[Provided information — start]
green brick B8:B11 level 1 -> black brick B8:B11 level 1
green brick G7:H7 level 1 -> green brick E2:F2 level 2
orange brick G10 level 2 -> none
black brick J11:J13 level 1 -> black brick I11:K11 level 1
[Provided information — finish]
[Provided information — start]
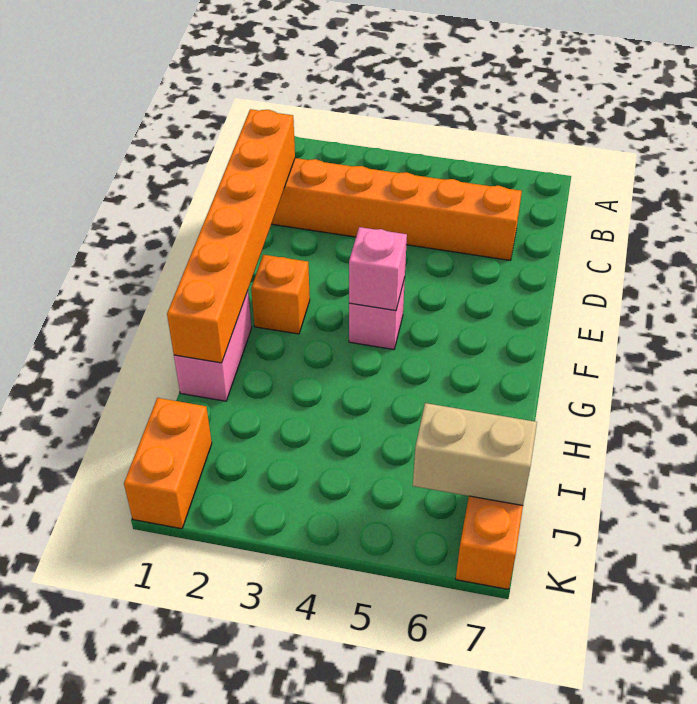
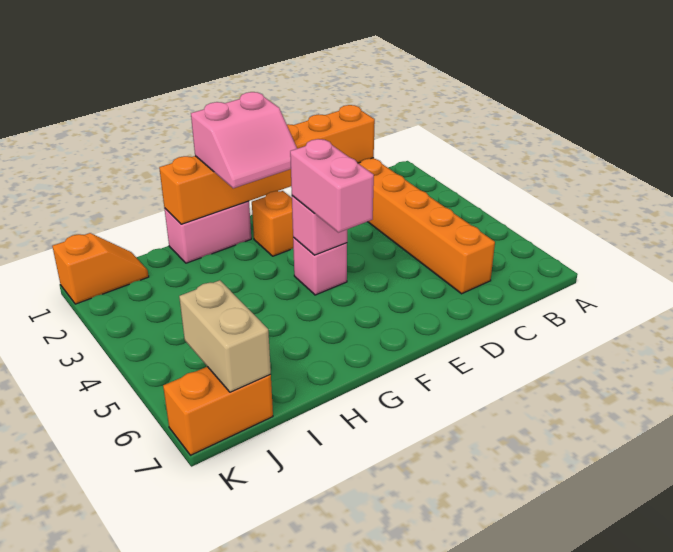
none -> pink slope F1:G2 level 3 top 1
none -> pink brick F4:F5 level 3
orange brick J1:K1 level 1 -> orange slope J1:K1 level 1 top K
[Provided information — finish]
[Provided information — start]
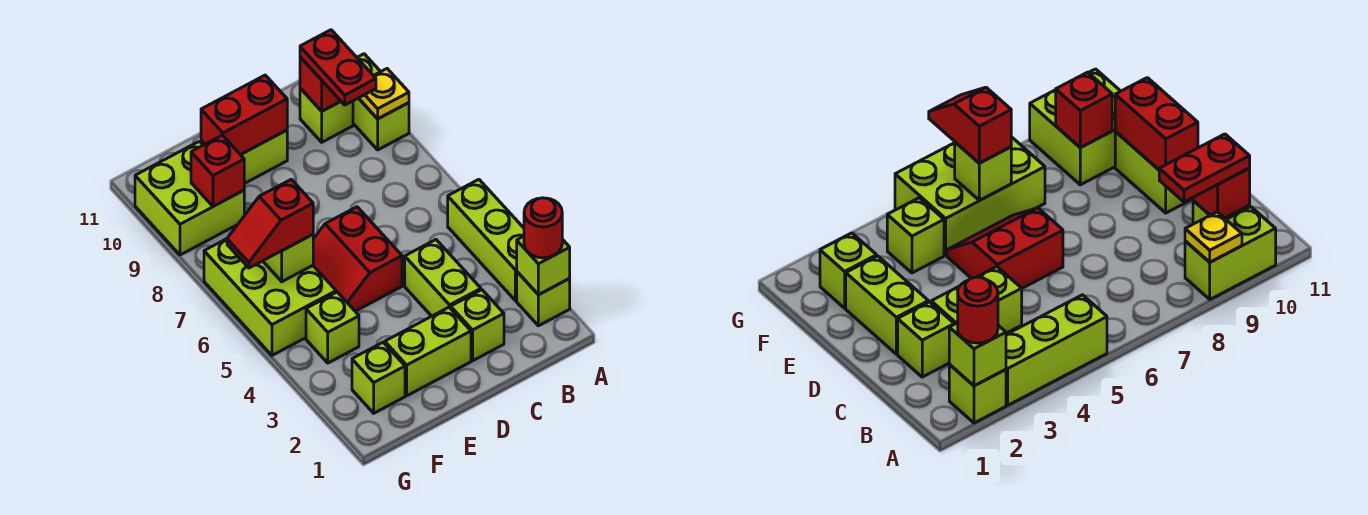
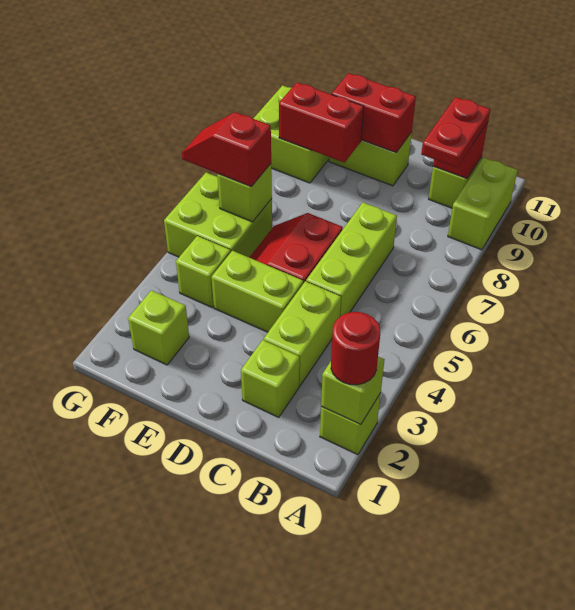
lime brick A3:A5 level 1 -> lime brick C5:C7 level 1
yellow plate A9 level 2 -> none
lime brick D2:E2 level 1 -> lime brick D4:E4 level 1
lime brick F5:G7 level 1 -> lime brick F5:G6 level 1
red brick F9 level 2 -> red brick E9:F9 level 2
[Provided information — finish]
Scan the material above for the word "pink". Copy each line where it occurs.

none -> pink slope F1:G2 level 3 top 1
none -> pink brick F4:F5 level 3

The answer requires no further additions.